▶ What to work on
Check each line of the data, and copy those where "RADIO" appears.

======== Raw data

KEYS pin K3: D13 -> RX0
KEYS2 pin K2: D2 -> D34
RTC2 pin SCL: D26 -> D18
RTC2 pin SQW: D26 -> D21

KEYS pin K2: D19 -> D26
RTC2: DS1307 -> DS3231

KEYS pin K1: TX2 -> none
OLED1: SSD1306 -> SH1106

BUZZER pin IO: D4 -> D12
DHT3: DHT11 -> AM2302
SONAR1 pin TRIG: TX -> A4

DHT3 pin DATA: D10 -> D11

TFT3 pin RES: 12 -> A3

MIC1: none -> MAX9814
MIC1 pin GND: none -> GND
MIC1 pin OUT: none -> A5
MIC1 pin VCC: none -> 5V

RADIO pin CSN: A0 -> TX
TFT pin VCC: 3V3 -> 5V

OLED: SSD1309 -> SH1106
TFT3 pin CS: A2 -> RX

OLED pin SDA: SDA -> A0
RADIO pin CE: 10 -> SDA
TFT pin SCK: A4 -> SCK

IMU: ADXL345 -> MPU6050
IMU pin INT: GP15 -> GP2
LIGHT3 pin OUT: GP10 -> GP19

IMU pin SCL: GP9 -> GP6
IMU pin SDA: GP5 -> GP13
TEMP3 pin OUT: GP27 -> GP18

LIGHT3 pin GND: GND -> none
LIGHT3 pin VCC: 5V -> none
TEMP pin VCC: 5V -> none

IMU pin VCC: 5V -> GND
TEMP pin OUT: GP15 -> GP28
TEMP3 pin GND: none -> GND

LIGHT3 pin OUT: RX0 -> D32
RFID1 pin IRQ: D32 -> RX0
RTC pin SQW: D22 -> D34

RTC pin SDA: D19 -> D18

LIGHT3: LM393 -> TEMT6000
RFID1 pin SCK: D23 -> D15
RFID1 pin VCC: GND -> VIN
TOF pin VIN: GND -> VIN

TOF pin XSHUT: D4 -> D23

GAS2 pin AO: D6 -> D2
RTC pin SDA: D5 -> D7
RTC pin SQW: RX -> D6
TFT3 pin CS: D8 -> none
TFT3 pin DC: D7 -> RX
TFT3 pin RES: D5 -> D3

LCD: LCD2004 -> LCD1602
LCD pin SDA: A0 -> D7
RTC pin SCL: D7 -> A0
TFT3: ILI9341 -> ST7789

================

▶ Response to this task
RADIO pin CSN: A0 -> TX
RADIO pin CE: 10 -> SDA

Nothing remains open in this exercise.